* **Directive**:
Below is a set of records. Repeat all of them exactly.

......

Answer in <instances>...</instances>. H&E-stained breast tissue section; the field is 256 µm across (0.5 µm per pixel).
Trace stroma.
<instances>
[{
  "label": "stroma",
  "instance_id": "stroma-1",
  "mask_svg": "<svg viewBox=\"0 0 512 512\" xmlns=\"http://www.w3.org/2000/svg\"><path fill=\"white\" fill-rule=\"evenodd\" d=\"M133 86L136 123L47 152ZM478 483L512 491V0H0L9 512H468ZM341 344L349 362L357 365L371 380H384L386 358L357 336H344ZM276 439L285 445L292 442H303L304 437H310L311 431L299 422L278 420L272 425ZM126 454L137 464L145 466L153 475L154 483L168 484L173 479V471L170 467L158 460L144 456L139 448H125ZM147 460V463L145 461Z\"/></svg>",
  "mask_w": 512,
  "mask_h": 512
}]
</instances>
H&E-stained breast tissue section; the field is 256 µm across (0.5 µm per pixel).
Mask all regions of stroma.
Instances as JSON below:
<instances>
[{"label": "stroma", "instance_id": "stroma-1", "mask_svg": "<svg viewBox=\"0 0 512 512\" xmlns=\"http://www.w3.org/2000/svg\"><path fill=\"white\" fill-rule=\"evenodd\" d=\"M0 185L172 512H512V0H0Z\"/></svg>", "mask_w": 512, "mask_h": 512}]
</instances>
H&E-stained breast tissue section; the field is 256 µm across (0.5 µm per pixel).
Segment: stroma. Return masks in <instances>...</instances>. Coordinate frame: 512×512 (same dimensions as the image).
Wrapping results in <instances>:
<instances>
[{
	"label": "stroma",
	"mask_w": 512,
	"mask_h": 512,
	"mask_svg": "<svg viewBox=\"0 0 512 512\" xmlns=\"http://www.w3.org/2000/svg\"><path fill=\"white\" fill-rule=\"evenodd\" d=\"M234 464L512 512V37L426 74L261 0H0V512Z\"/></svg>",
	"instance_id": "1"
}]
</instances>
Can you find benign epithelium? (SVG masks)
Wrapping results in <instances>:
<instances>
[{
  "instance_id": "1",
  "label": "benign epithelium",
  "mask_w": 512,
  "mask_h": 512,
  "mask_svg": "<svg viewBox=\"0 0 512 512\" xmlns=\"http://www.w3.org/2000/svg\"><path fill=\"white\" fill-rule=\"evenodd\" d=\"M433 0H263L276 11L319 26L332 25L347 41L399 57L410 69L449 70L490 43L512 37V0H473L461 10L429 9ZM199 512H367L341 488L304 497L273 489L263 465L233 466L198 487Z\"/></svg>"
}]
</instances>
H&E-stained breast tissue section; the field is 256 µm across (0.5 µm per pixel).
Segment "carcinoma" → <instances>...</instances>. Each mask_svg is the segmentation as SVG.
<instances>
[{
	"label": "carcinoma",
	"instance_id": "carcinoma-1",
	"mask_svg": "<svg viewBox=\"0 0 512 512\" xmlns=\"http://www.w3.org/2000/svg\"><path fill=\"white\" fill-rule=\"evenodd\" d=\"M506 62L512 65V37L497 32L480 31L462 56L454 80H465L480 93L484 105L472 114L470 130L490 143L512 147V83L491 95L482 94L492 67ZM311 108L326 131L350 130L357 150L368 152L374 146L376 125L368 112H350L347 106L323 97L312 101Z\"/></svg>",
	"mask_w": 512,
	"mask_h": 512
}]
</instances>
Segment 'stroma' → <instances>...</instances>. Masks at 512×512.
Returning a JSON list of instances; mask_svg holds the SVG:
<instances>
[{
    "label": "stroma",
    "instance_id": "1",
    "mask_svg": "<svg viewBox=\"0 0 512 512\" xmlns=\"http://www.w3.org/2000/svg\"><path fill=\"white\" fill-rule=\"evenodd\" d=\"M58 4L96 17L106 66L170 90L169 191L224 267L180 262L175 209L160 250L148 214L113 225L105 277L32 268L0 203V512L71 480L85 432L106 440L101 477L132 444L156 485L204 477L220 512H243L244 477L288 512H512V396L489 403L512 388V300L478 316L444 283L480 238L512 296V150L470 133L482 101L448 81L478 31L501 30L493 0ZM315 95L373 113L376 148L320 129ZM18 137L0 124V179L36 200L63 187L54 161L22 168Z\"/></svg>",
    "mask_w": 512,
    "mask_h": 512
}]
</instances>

......

* **Result of the exercise**:
Answer in <instances>...</instances>. H&E-stained breast tissue section; the field is 256 µm across (0.5 µm per pixel).
Trace stroma.
<instances>
[{
  "label": "stroma",
  "instance_id": "stroma-1",
  "mask_svg": "<svg viewBox=\"0 0 512 512\" xmlns=\"http://www.w3.org/2000/svg\"><path fill=\"white\" fill-rule=\"evenodd\" d=\"M133 86L136 123L47 152ZM478 483L512 491V0H0L9 512H468ZM341 344L349 362L357 365L371 380H384L386 358L357 336H344ZM276 439L285 445L292 442H303L304 437H310L311 431L299 422L278 420L272 425ZM126 454L137 464L145 466L153 475L154 483L168 484L173 479V471L170 467L158 460L144 456L139 448H125ZM147 460V463L145 461Z\"/></svg>",
  "mask_w": 512,
  "mask_h": 512
}]
</instances>
H&E-stained breast tissue section; the field is 256 µm across (0.5 µm per pixel).
Mask all regions of stroma.
Instances as JSON below:
<instances>
[{"label": "stroma", "instance_id": "stroma-1", "mask_svg": "<svg viewBox=\"0 0 512 512\" xmlns=\"http://www.w3.org/2000/svg\"><path fill=\"white\" fill-rule=\"evenodd\" d=\"M0 185L172 512H512V0H0Z\"/></svg>", "mask_w": 512, "mask_h": 512}]
</instances>
H&E-stained breast tissue section; the field is 256 µm across (0.5 µm per pixel).
Segment: stroma. Return masks in <instances>...</instances>. Coordinate frame: 512×512 (same dimensions as the image).
Wrapping results in <instances>:
<instances>
[{
	"label": "stroma",
	"mask_w": 512,
	"mask_h": 512,
	"mask_svg": "<svg viewBox=\"0 0 512 512\" xmlns=\"http://www.w3.org/2000/svg\"><path fill=\"white\" fill-rule=\"evenodd\" d=\"M234 464L512 512V37L426 74L261 0H0V512Z\"/></svg>",
	"instance_id": "1"
}]
</instances>
Can you find benign epithelium? (SVG masks)
Wrapping results in <instances>:
<instances>
[{
  "instance_id": "1",
  "label": "benign epithelium",
  "mask_w": 512,
  "mask_h": 512,
  "mask_svg": "<svg viewBox=\"0 0 512 512\" xmlns=\"http://www.w3.org/2000/svg\"><path fill=\"white\" fill-rule=\"evenodd\" d=\"M433 0H263L276 11L319 26L332 25L347 41L399 57L410 69L449 70L490 43L512 37V0H473L461 10L429 9ZM199 512H367L341 488L304 497L273 489L263 465L233 466L198 487Z\"/></svg>"
}]
</instances>
H&E-stained breast tissue section; the field is 256 µm across (0.5 µm per pixel).
Segment "carcinoma" → <instances>...</instances>. Each mask_svg is the segmentation as SVG.
<instances>
[{
	"label": "carcinoma",
	"instance_id": "carcinoma-1",
	"mask_svg": "<svg viewBox=\"0 0 512 512\" xmlns=\"http://www.w3.org/2000/svg\"><path fill=\"white\" fill-rule=\"evenodd\" d=\"M506 62L512 65V37L497 32L480 31L462 56L454 80H465L480 93L484 105L472 114L470 130L490 143L512 147V83L491 95L482 94L492 67ZM311 108L326 131L350 130L357 150L368 152L374 146L376 125L368 112H350L347 106L323 97L312 101Z\"/></svg>",
	"mask_w": 512,
	"mask_h": 512
}]
</instances>
Segment 'stroma' → <instances>...</instances>. Masks at 512×512.
Returning a JSON list of instances; mask_svg holds the SVG:
<instances>
[{
    "label": "stroma",
    "instance_id": "1",
    "mask_svg": "<svg viewBox=\"0 0 512 512\" xmlns=\"http://www.w3.org/2000/svg\"><path fill=\"white\" fill-rule=\"evenodd\" d=\"M58 4L96 17L106 66L170 90L169 191L224 267L180 262L175 209L160 250L148 214L113 225L105 277L32 268L0 203V512L71 480L85 432L106 440L101 477L132 444L156 485L204 477L220 512H243L244 477L288 512H512V396L489 403L512 388V300L478 316L444 283L480 238L512 296V150L470 133L482 101L448 81L478 31L501 30L493 0ZM315 95L373 113L376 148L320 129ZM18 137L0 124V179L36 200L63 187L54 161L22 168Z\"/></svg>",
    "mask_w": 512,
    "mask_h": 512
}]
</instances>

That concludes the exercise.